Arrange the lines of the material as a numbered list, starting with its first line and going on through the line that contains "Linnea (115, 703)", both included. Omit blank lines and leave the pictures out of the answer.

━━ Data provided

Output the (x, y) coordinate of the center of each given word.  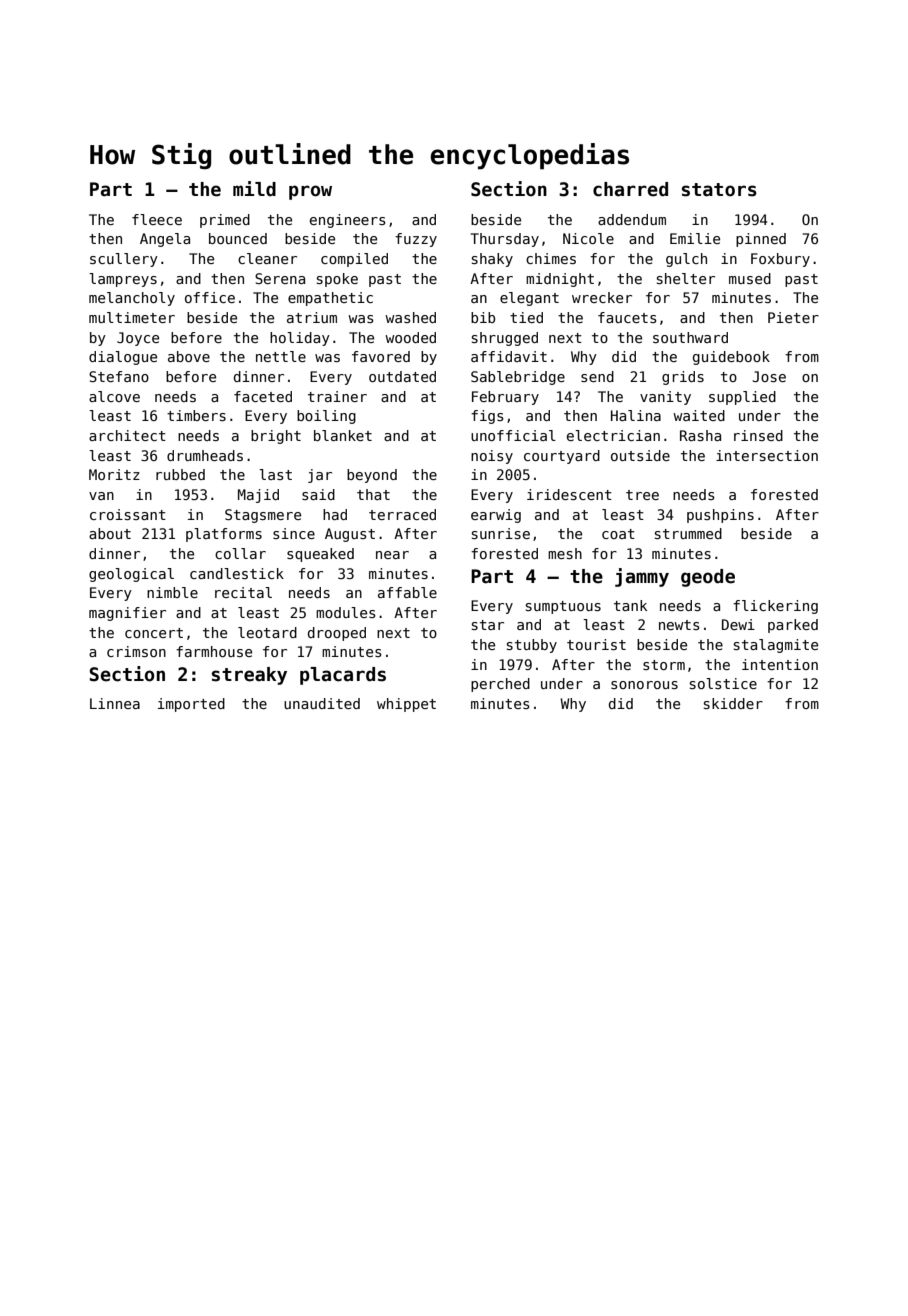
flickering (775, 607)
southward (690, 337)
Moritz (114, 474)
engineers (348, 221)
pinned (761, 240)
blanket (343, 435)
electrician (613, 435)
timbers (196, 415)
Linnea (115, 703)
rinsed (758, 435)
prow (310, 192)
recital (243, 592)
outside (640, 455)
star (488, 625)
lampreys (123, 280)
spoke (337, 280)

━━━━

Answer for this exercise:
1. Output the (x, y) coordinate of the center of each given word.  
2. flickering (775, 607)
3. southward (690, 337)
4. Moritz (114, 474)
5. engineers (348, 221)
6. pinned (761, 240)
7. blanket (343, 435)
8. electrician (613, 435)
9. timbers (196, 415)
10. Linnea (115, 703)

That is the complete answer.